▶ Your instructions:
Echo every row from the first one down to the row containing "brown square: moved 12 px left, 6 px down", both included, reproducing each one precisely.
* begin Supplied records *
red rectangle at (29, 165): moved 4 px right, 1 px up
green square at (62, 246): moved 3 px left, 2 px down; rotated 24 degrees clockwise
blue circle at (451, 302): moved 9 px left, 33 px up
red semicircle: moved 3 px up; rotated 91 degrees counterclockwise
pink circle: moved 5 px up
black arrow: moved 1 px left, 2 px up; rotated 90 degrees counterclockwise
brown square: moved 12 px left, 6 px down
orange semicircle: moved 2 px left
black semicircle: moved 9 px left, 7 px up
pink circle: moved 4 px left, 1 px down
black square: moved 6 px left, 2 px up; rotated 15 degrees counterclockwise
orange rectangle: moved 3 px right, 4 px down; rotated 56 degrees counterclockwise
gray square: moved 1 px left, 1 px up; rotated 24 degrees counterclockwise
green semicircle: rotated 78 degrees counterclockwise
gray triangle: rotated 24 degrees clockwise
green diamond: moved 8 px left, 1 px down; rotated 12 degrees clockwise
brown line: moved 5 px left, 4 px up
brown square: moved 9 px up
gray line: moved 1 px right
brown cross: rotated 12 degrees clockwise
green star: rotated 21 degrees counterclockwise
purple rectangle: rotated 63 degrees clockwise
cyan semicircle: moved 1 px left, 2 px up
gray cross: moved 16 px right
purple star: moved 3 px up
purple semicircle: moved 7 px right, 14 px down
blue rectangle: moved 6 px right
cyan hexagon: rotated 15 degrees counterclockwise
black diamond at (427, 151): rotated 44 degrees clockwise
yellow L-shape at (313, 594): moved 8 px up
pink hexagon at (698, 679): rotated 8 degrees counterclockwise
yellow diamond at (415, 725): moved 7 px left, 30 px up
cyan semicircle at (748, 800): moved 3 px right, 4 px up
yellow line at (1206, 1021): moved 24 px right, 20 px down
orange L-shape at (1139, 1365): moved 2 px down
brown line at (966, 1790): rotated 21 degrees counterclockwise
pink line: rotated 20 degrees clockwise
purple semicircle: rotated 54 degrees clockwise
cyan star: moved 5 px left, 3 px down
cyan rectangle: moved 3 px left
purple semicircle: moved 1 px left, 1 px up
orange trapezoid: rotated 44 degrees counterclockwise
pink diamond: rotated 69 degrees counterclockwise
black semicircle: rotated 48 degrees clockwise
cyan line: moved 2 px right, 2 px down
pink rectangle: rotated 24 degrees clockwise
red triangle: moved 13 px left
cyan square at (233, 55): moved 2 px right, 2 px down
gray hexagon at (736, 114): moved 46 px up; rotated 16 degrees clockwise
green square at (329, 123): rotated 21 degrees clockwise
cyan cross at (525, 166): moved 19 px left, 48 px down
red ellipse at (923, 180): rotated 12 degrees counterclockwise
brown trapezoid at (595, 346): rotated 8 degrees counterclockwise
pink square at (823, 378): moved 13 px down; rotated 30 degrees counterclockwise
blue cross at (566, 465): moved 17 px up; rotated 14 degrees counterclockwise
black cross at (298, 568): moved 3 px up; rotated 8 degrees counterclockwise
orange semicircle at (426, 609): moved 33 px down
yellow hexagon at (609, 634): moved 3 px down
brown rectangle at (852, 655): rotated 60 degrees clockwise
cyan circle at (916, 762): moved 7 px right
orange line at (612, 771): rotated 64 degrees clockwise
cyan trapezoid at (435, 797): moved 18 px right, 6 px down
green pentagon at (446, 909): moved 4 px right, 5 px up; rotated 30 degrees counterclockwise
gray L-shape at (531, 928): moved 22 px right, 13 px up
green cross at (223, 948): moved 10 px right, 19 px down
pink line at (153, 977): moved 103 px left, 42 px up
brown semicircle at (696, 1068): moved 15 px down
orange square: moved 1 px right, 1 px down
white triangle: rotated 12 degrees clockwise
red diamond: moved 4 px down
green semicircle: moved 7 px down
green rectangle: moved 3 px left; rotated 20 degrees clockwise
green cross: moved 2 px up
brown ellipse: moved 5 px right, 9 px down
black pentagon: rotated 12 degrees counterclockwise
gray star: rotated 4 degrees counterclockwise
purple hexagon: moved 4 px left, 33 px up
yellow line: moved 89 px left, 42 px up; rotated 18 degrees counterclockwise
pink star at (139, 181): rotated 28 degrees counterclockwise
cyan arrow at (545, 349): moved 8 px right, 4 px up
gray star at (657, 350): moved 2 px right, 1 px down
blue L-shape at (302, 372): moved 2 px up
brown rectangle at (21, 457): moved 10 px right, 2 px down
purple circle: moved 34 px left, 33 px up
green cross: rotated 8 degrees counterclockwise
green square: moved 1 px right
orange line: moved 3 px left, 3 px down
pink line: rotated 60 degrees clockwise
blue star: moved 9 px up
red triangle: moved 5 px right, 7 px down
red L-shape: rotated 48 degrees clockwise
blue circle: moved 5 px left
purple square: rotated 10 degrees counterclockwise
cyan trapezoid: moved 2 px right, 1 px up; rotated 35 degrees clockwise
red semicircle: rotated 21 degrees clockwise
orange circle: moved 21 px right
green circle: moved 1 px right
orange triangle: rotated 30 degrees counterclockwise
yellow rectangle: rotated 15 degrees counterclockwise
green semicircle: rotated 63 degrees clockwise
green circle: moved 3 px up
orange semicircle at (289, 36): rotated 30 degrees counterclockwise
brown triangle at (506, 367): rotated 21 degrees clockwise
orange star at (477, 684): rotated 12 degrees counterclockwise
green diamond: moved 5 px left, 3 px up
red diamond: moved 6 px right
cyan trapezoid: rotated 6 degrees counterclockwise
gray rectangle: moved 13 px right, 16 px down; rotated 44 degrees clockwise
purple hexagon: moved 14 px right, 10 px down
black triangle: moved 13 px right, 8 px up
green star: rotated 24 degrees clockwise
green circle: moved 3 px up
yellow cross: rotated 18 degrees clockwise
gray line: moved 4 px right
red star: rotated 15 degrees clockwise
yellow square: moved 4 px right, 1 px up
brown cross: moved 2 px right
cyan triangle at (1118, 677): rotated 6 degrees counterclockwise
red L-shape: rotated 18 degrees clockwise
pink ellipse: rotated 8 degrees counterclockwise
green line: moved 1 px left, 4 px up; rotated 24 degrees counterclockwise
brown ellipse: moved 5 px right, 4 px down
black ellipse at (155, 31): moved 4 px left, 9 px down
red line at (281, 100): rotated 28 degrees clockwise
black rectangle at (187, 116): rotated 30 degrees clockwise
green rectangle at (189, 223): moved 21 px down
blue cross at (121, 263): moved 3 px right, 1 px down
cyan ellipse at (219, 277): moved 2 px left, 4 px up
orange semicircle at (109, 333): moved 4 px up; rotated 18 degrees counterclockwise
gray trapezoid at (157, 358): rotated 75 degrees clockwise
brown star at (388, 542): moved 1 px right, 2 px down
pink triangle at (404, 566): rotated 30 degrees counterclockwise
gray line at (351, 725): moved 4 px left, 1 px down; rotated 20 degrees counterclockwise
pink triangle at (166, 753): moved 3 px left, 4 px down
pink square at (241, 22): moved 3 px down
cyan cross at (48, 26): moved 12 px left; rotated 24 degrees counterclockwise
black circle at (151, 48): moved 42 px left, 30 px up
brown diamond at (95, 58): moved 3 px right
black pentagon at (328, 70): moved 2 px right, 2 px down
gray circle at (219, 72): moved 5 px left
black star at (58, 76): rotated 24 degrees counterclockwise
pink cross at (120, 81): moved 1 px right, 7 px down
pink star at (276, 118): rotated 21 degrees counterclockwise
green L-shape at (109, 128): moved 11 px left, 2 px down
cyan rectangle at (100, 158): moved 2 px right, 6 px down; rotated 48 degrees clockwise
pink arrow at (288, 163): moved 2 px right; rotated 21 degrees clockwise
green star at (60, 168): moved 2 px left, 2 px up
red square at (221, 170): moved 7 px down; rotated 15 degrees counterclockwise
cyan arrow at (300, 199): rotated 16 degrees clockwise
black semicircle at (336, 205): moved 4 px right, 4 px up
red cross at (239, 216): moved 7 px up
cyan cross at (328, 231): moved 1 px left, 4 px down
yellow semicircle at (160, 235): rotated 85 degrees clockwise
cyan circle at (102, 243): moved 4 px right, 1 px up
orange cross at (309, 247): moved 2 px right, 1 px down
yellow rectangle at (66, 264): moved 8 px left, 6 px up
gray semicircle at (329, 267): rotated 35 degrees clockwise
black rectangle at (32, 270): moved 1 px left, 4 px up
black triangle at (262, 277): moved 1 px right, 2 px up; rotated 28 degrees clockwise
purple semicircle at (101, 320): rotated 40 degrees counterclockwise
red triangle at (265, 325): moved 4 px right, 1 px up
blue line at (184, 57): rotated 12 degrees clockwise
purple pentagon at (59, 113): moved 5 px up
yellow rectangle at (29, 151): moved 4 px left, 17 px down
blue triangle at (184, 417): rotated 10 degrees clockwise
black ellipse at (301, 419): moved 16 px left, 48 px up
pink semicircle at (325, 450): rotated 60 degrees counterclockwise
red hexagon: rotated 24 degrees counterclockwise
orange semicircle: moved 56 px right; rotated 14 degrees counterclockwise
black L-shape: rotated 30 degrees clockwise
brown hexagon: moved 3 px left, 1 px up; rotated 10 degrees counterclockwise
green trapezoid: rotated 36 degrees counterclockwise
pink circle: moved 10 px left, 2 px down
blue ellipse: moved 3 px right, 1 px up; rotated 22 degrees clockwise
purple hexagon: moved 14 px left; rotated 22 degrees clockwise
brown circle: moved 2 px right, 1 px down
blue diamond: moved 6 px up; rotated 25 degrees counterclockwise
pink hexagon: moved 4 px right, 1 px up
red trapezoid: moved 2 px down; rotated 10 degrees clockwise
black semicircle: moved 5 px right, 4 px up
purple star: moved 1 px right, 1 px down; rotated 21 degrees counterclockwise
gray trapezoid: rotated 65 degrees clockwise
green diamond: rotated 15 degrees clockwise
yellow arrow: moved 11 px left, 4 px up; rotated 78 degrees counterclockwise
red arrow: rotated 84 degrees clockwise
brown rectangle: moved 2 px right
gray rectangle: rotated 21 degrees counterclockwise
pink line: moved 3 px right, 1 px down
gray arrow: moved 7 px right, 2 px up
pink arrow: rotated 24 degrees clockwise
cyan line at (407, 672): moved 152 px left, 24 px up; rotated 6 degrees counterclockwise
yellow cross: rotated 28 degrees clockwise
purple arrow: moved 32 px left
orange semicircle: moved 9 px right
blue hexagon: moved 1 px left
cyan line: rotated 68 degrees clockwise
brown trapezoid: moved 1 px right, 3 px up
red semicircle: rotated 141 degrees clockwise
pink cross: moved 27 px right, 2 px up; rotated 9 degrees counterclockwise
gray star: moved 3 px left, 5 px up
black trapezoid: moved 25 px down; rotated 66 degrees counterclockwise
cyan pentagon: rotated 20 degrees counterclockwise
* end Supplied records *
▶ Result of the task:
red rectangle at (29, 165): moved 4 px right, 1 px up
green square at (62, 246): moved 3 px left, 2 px down; rotated 24 degrees clockwise
blue circle at (451, 302): moved 9 px left, 33 px up
red semicircle: moved 3 px up; rotated 91 degrees counterclockwise
pink circle: moved 5 px up
black arrow: moved 1 px left, 2 px up; rotated 90 degrees counterclockwise
brown square: moved 12 px left, 6 px down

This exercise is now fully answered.